Exercise aim: In the entries below, which lines run from the one containing "- appeared: red bodabaro <659, 246>" to the one containing "- spun: purple"? Copy exactly those lines, ends included, and no others.

Dataset records:
_ _ _ _

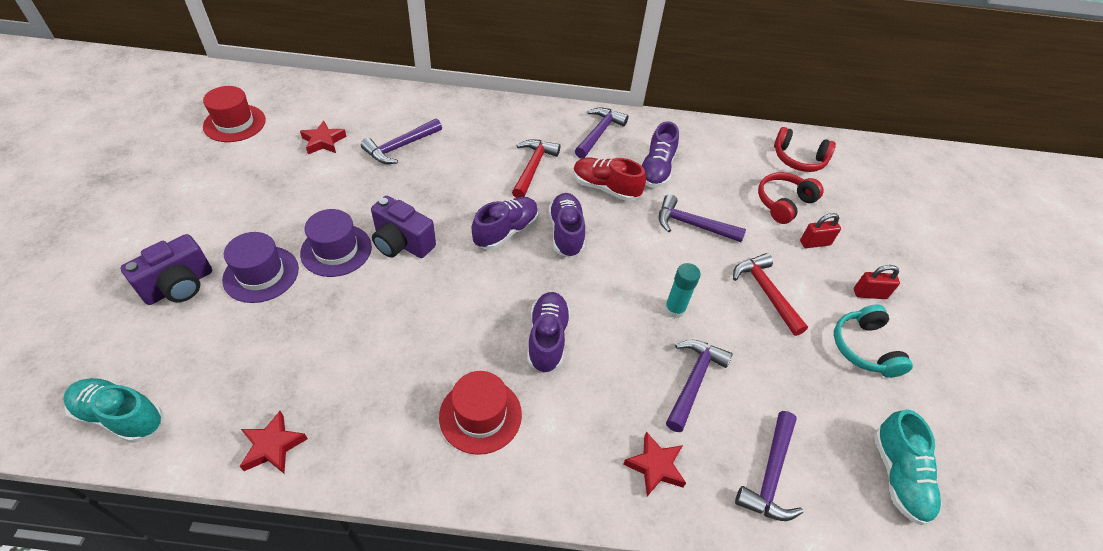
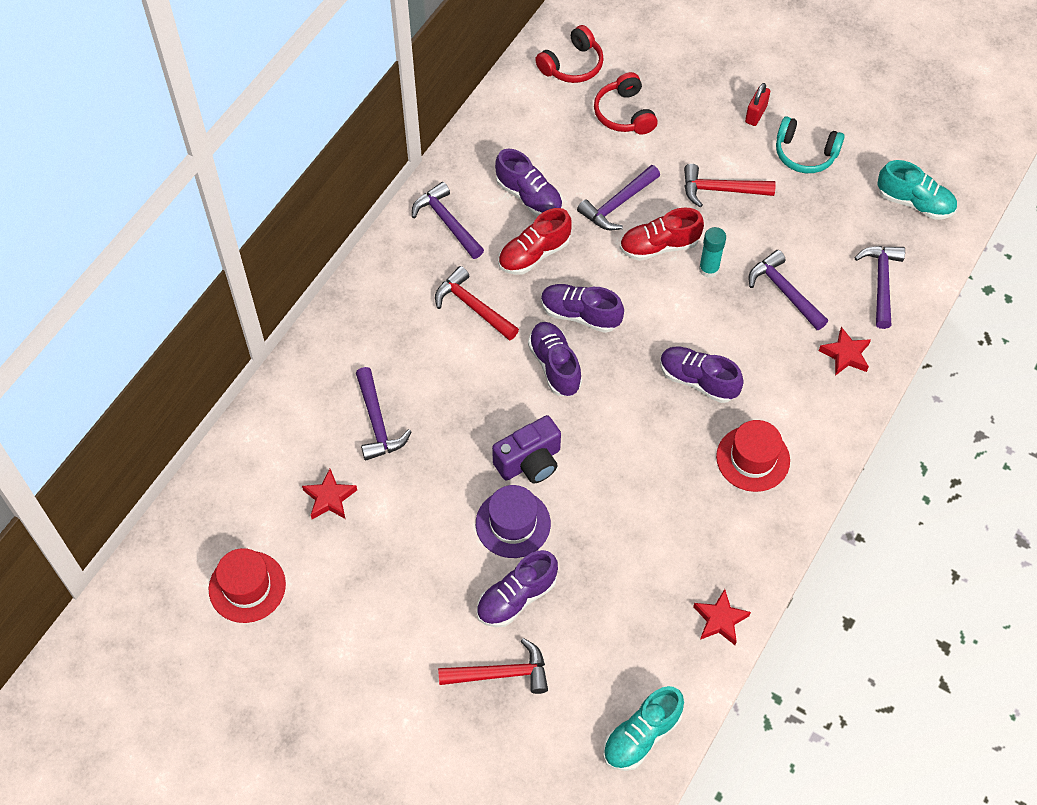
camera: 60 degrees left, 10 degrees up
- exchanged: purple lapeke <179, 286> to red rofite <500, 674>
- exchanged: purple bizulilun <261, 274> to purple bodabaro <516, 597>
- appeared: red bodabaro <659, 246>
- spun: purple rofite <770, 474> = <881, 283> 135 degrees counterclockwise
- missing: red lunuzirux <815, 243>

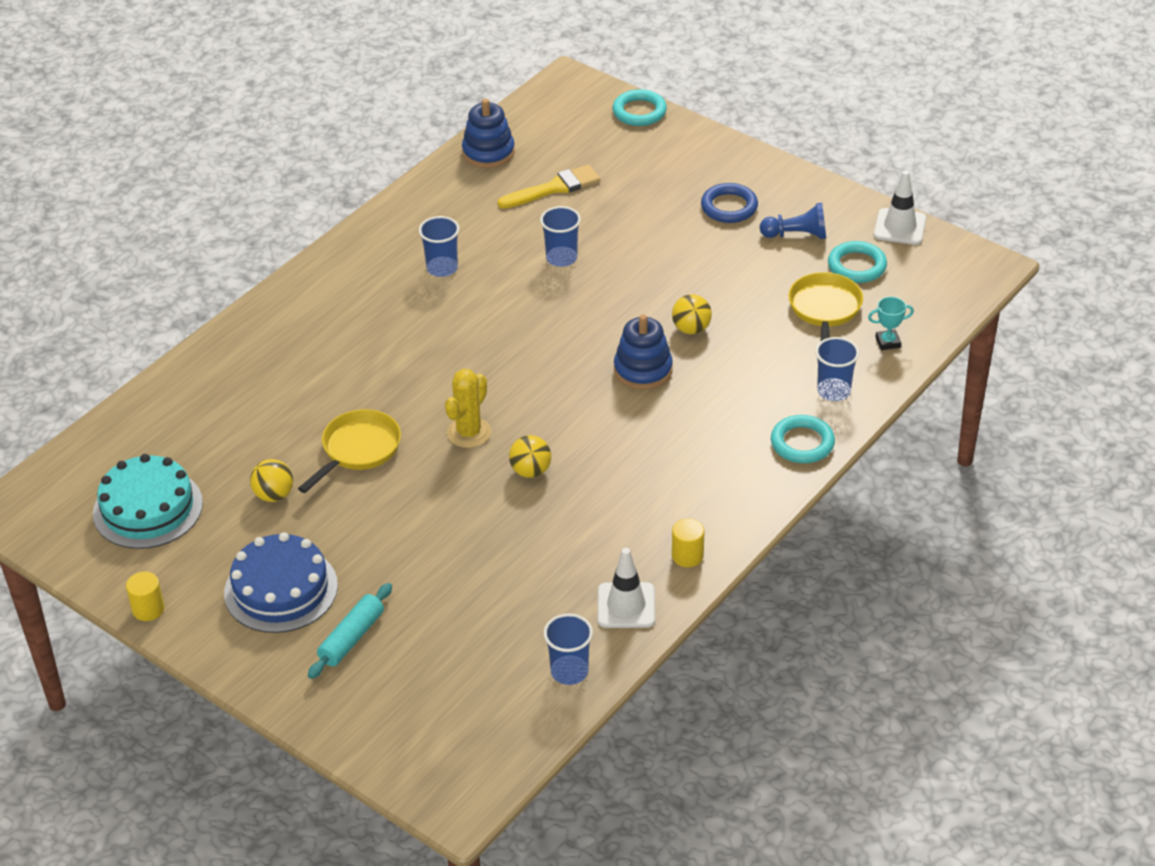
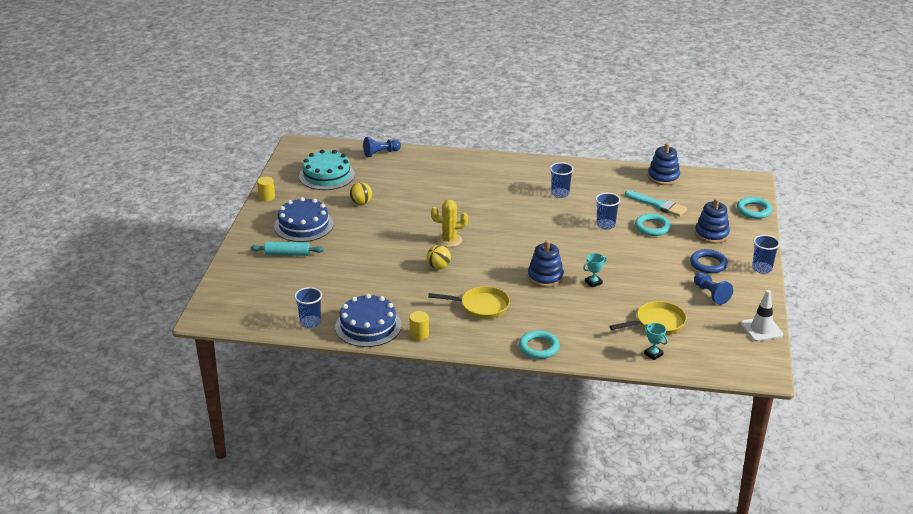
camera: 60 degrees right, 10 degrees down
- exchanged: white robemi <626, 606> to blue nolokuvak <368, 326>
- appeared: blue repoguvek <380, 153>
- relocated: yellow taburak <358, 450> to <481, 306>
- exchanged: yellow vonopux <691, 329> to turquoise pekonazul <593, 282>
- colour: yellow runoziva <554, 188> to turquoise runoziva <658, 205>
- relocated: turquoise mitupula <857, 266> to <652, 227>
- appeared: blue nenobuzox <711, 234>
- relocated: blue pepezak <833, 391> to <762, 268>

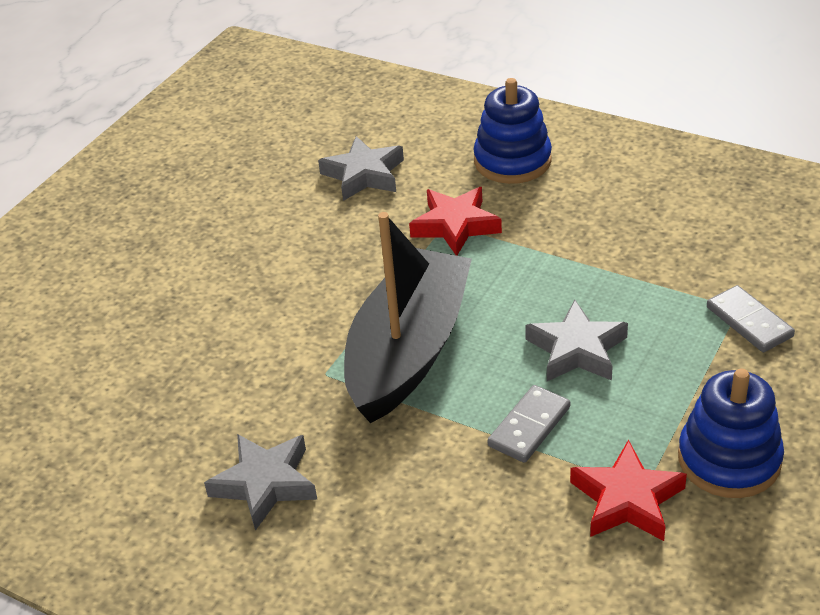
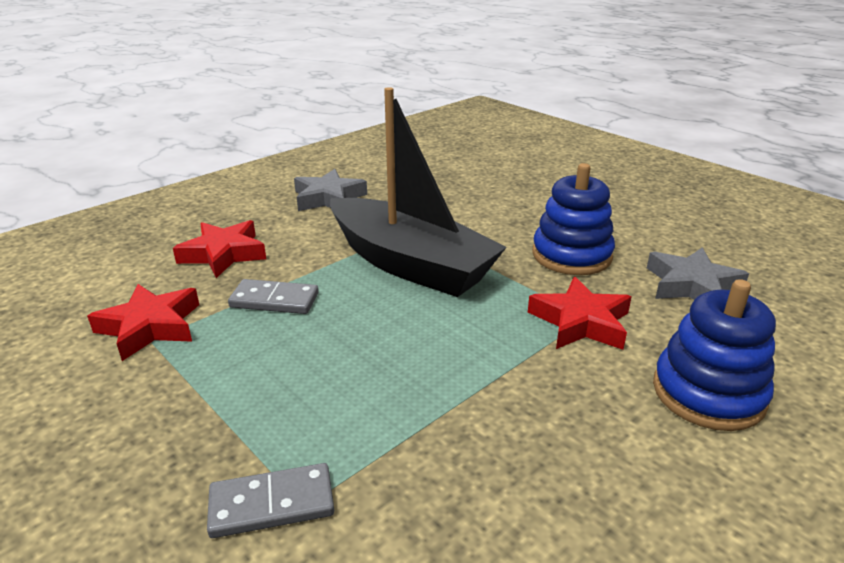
camera: 105 degrees right, 10 degrees down
- appeared: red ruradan <223, 254>
- spun: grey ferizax <529, 426> = <274, 300> 45 degrees counterclockwise
- relocated: blue nenobuzox <729, 459> to <571, 255>
- missing: grey ruradan <576, 350>

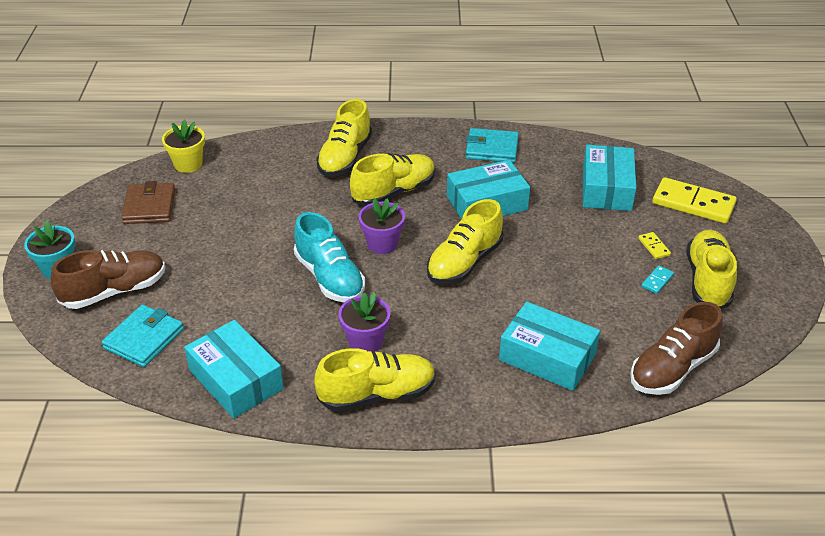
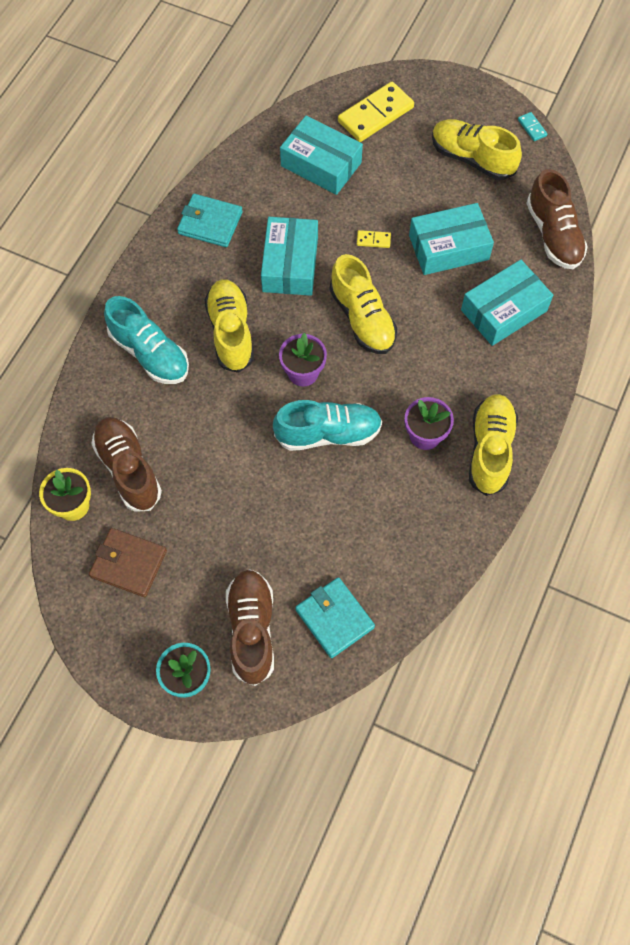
camera: 65 degrees left, 25 degrees up
- appeared: brown bodabaro <128, 469>
- colour: yellow bodabaro <345, 158> to turquoise bodabaro <150, 353>
- spun: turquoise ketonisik <491, 149> = <210, 223> 75 degrees clockwise
- relocated: yellow ferizax <654, 247> to <373, 240>
- relocated: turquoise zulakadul <236, 379> to <448, 247>
- relocated: turquoise ferizax <657, 281> to <532, 128>

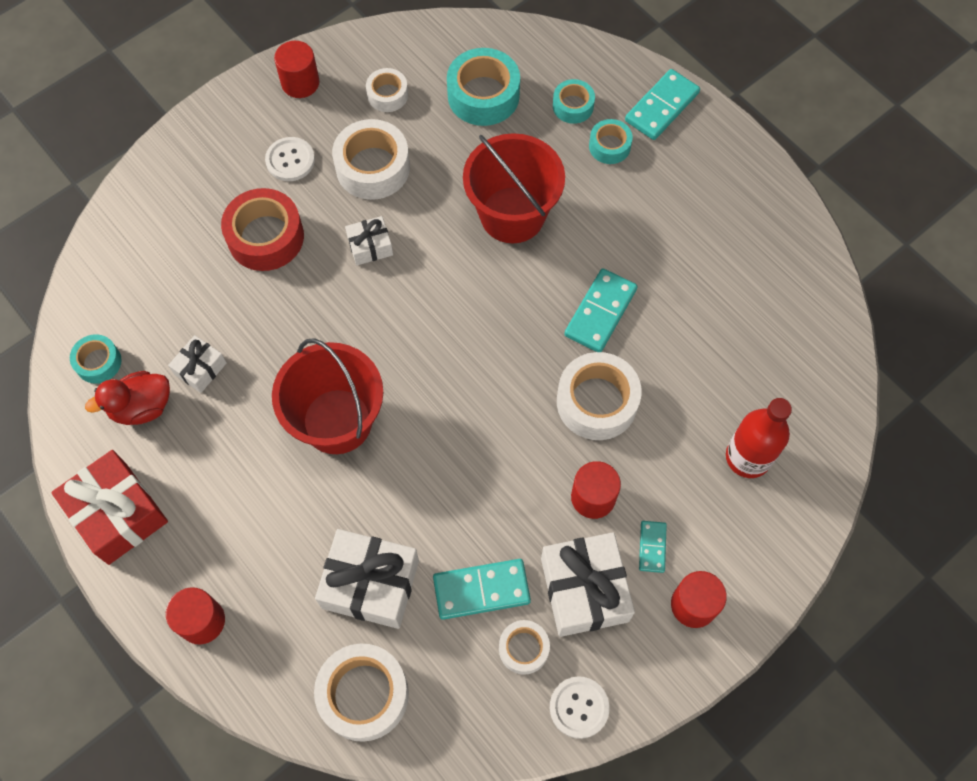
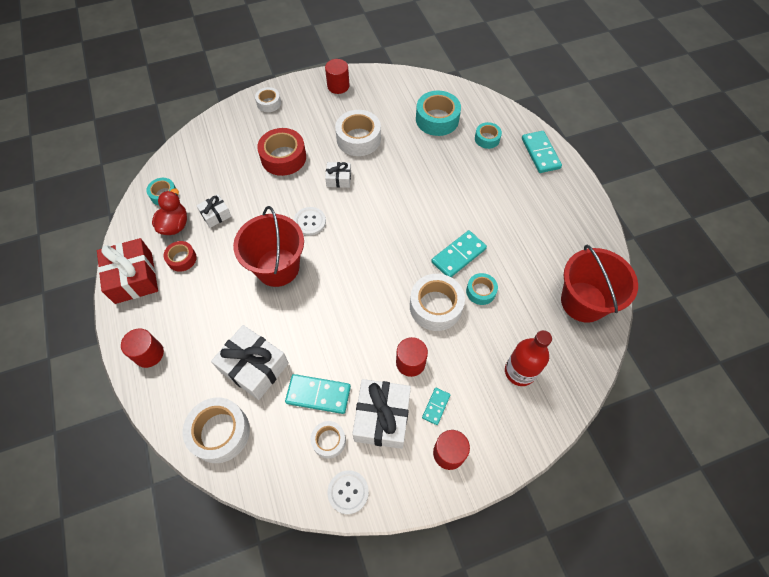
camera: 20 degrees right, 5 degrees down
- spun: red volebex <142, 407> = <175, 225> 105 degrees clockwise
- appeared: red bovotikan <182, 259>
- relocated: white bovotikan <387, 95> to <269, 103>
- relocated: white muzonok <290, 160> to <310, 222>
- relocated: turquoise bovotikan <609, 146> to <480, 291>
- spun: turquoise ferizax <661, 107> = <540, 153> 75 degrees counterclockwise
- relocated: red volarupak <512, 215> to <583, 302>

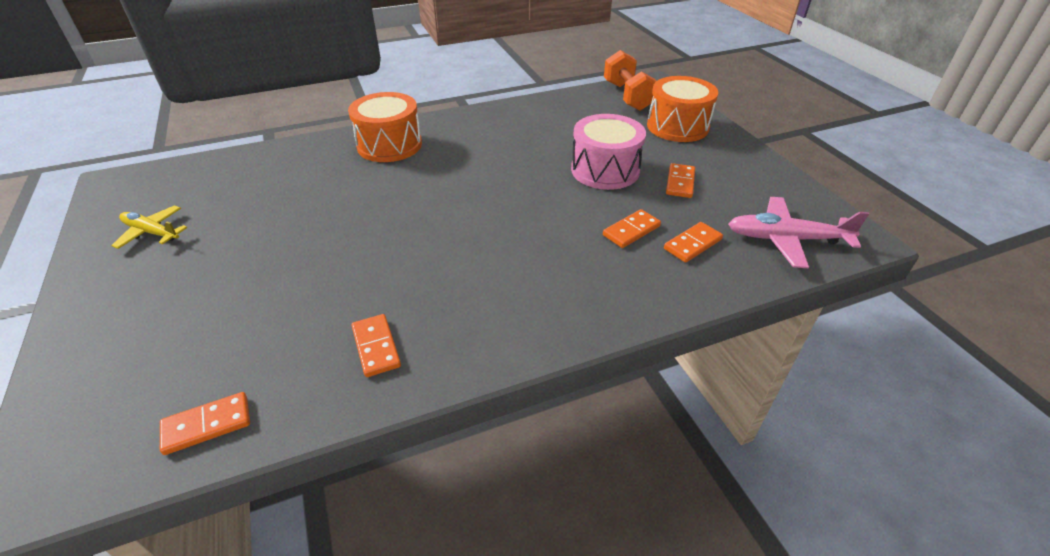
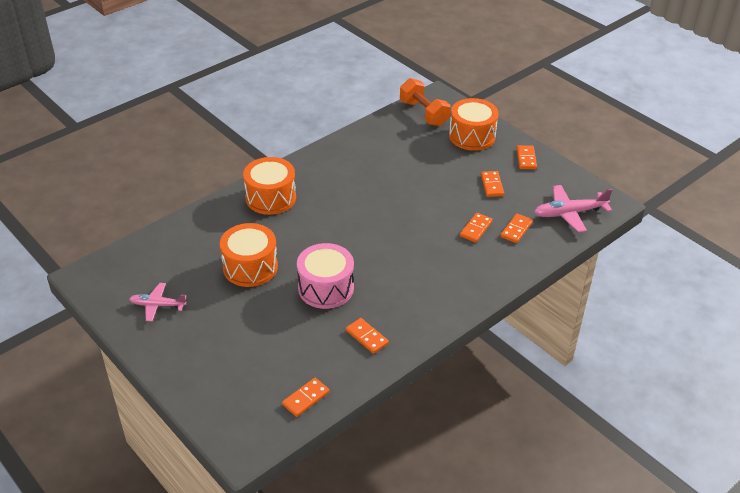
camera: 20 degrees left, 0 degrees up
- colour: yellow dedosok <152, 232> to pink dedosok <158, 305>
- appeared: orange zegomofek <250, 267>
- relocated: pink zegomofek <605, 170> to <326, 288>
- appeared: orange ferizax <526, 159>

_ _ _ _

Answer space:
- appeared: red bodabaro <659, 246>
- spun: purple rofite <770, 474> = <881, 283> 135 degrees counterclockwise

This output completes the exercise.